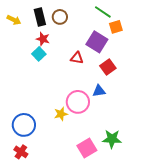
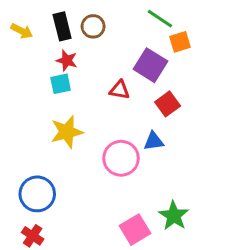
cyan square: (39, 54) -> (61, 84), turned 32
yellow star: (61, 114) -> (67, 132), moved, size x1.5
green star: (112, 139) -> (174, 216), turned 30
...
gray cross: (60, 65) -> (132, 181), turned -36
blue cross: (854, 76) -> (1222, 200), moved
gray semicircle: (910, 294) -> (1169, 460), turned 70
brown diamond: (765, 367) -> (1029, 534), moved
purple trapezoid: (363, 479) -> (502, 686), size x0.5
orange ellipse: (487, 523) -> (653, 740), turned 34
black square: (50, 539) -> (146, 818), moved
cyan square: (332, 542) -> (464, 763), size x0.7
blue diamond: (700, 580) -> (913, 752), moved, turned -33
==
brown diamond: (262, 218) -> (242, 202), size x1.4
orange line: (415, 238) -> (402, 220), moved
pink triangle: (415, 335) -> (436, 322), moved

[Exercise]
If a line of the data holds the string "star", count it. Then state the total and nothing more.

[Problem solution]
2